Everything in the listing below has to be repeated exactly, except the pictures.

[Opening Data to use section]

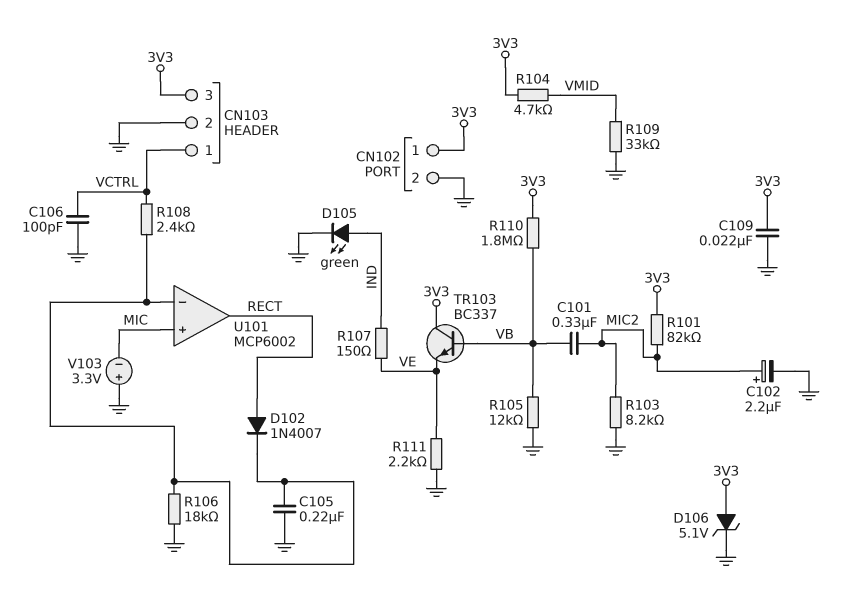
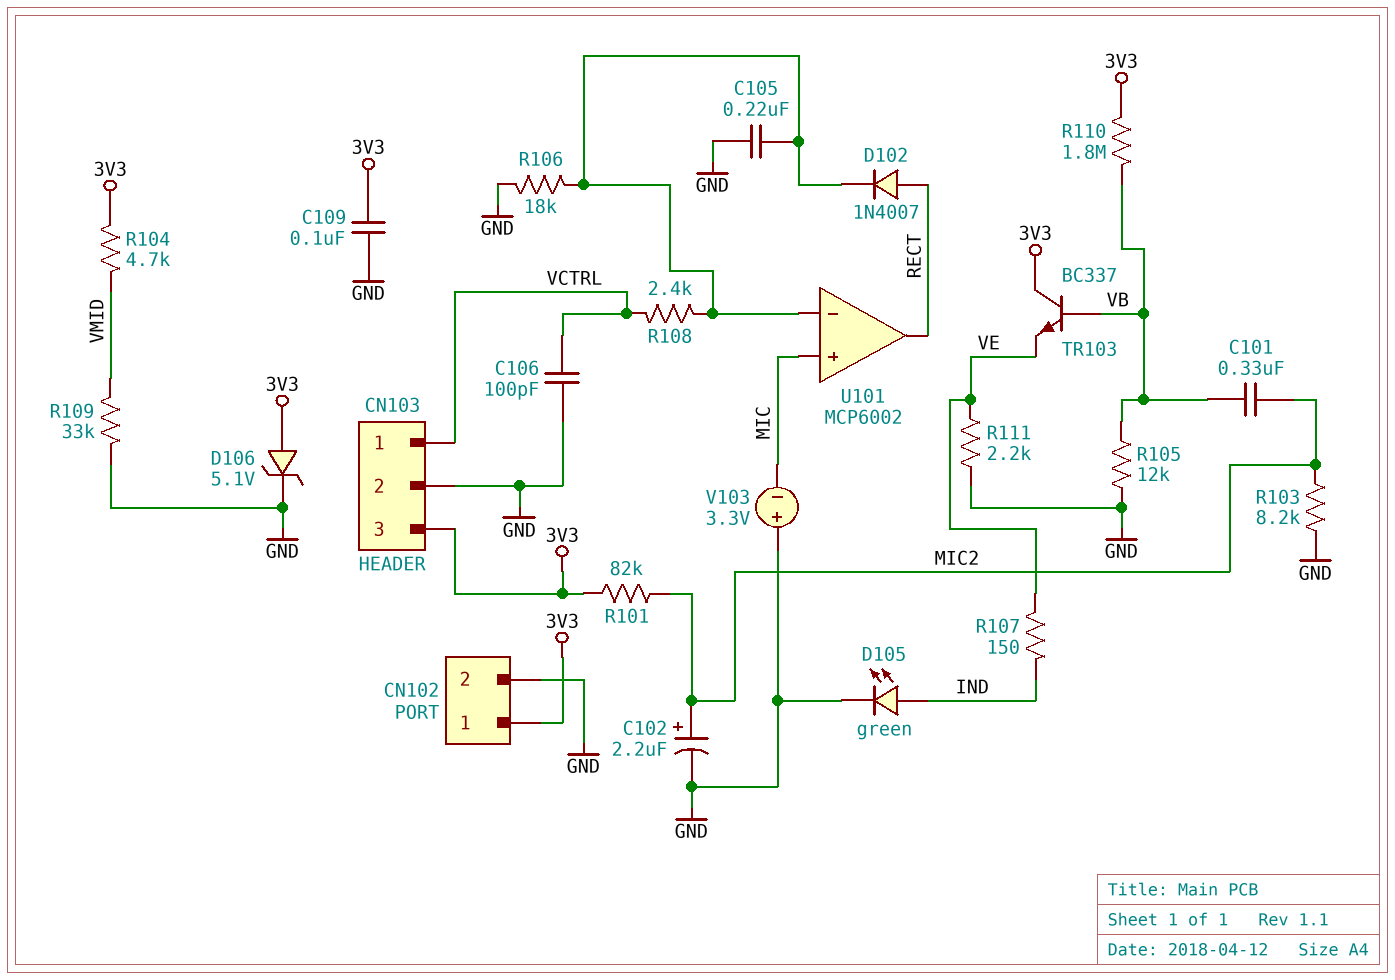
C109: 22nF (3V3, GND) -> 100nF (3V3, GND)

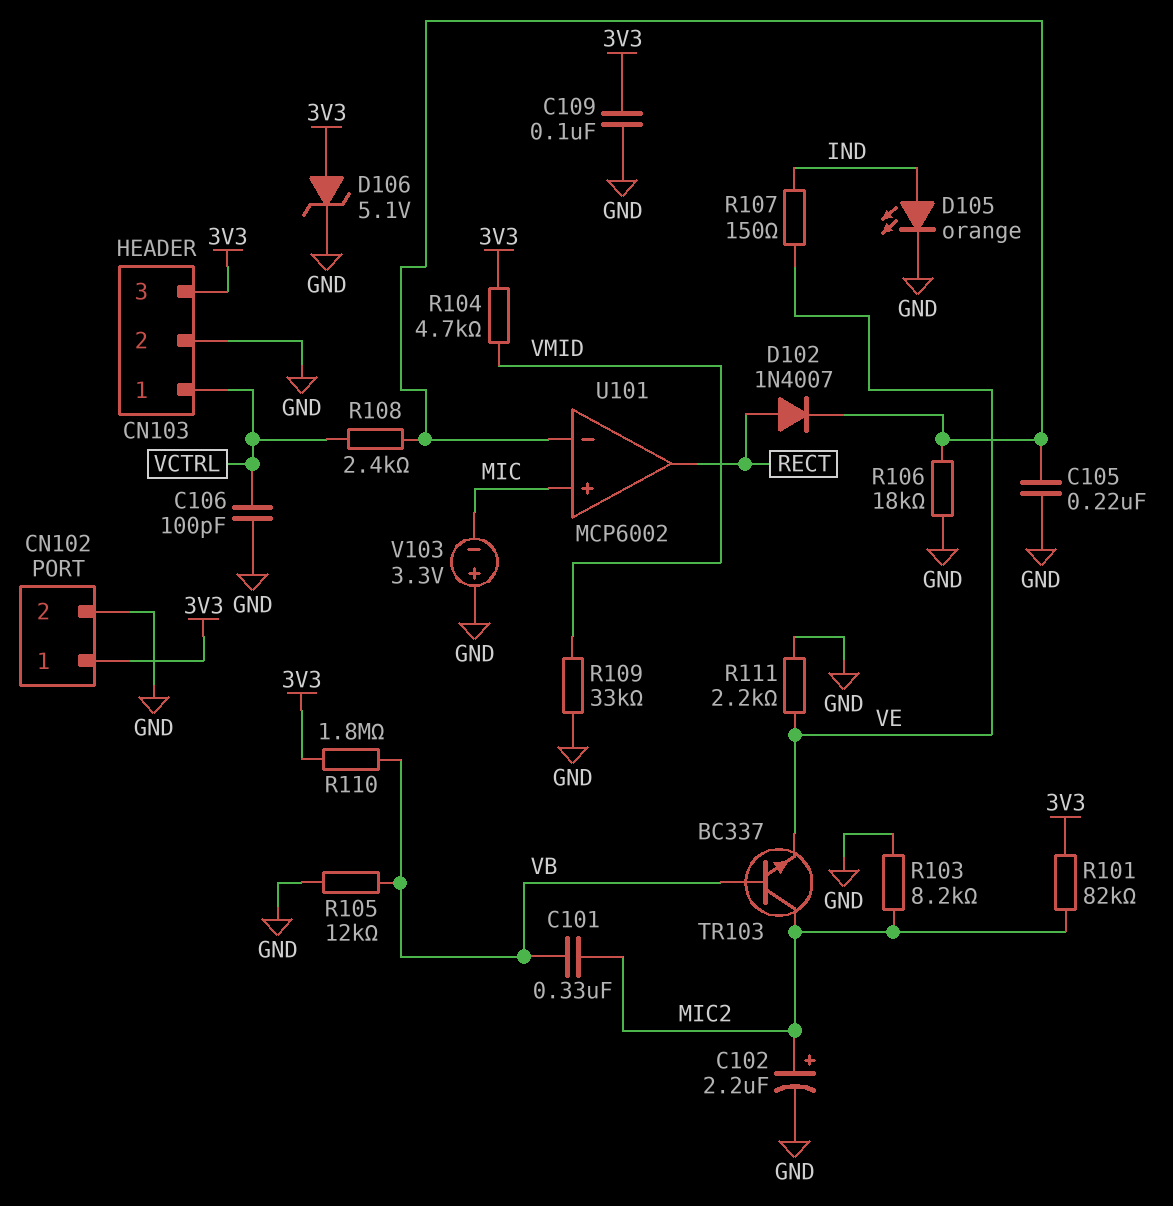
D105: LED green (A IND, K GND) -> LED orange (A IND, K GND)
TR103: NPN BC337 (B VB, C 3V3, E VE) -> NPN BC337 (B VB, C MIC2, E VE)

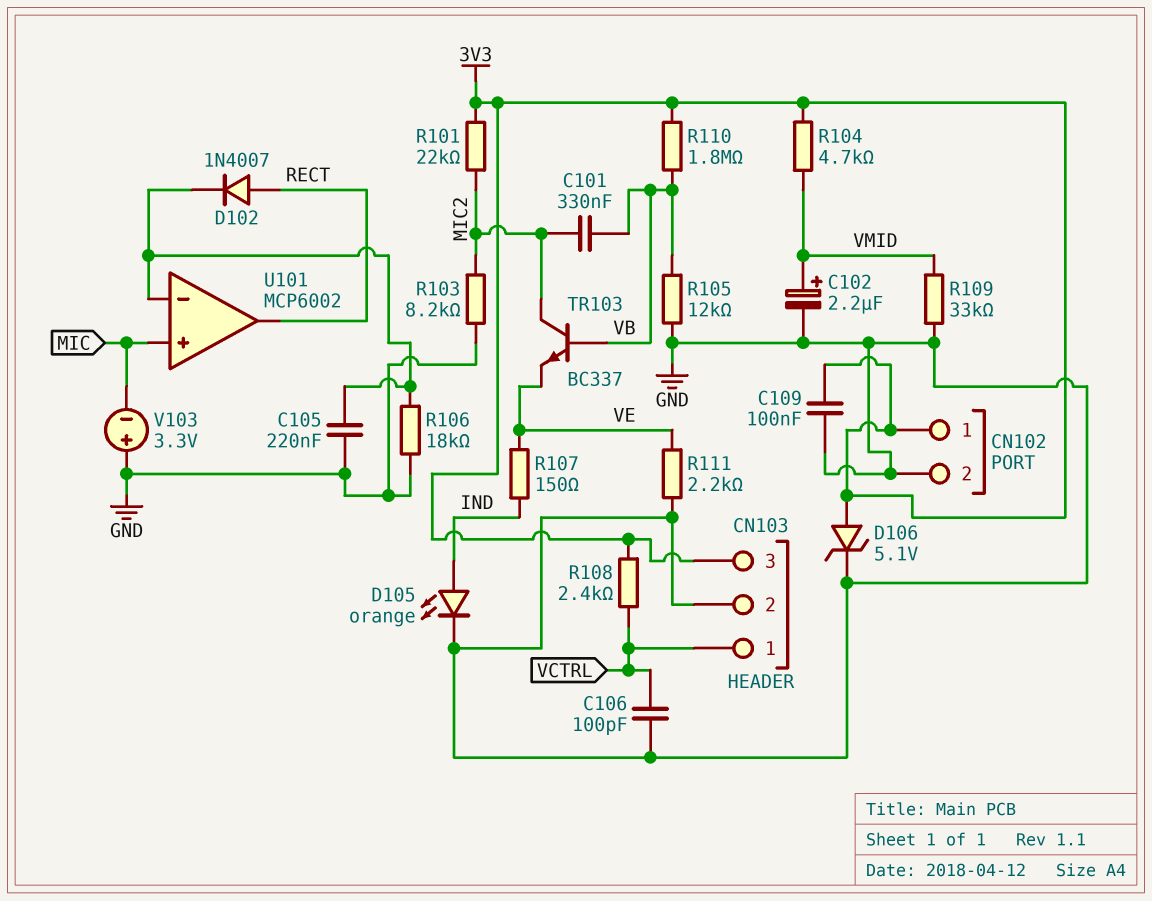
C102: 2.2uF (plus MIC2, minus GND) -> 2.2uF (plus VMID, minus GND)
R101: 82k (3V3, MIC2) -> 22k (3V3, MIC2)
R108: 2.4k (U101/in-, VCTRL) -> 2.4k (3V3, VCTRL)

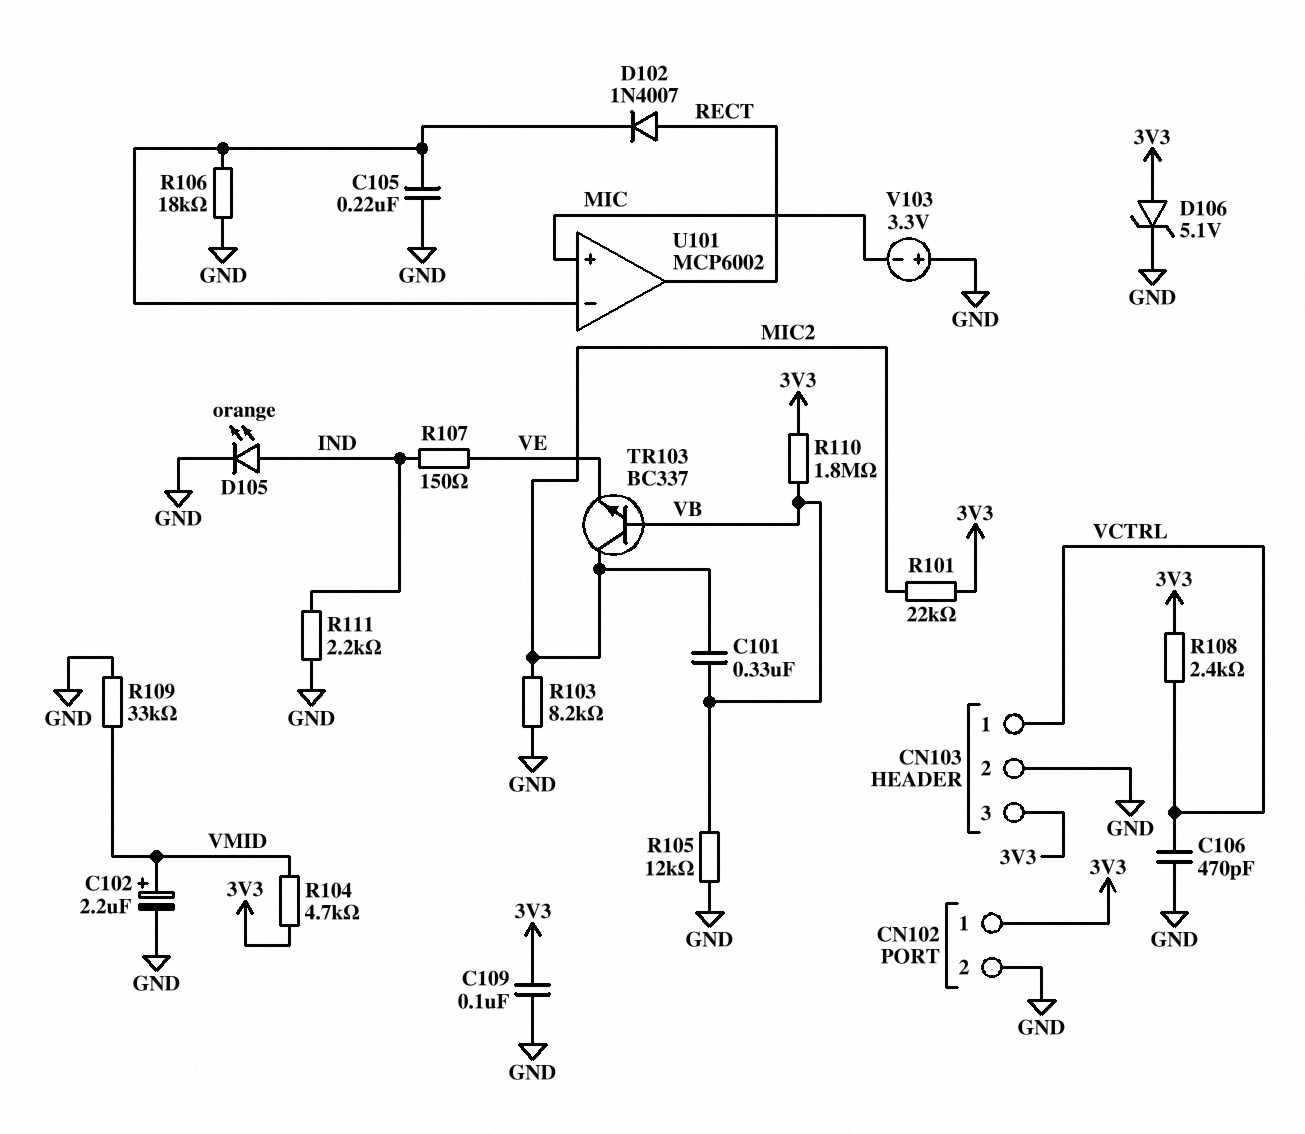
C106: 100pF (GND, VCTRL) -> 470pF (GND, VCTRL)
R111: 2.2k (GND, VE) -> 2.2k (GND, IND)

[Closing Data to use section]

Task result:
C109: 22nF (3V3, GND) -> 100nF (3V3, GND)

D105: LED green (A IND, K GND) -> LED orange (A IND, K GND)
TR103: NPN BC337 (B VB, C 3V3, E VE) -> NPN BC337 (B VB, C MIC2, E VE)

C102: 2.2uF (plus MIC2, minus GND) -> 2.2uF (plus VMID, minus GND)
R101: 82k (3V3, MIC2) -> 22k (3V3, MIC2)
R108: 2.4k (U101/in-, VCTRL) -> 2.4k (3V3, VCTRL)

C106: 100pF (GND, VCTRL) -> 470pF (GND, VCTRL)
R111: 2.2k (GND, VE) -> 2.2k (GND, IND)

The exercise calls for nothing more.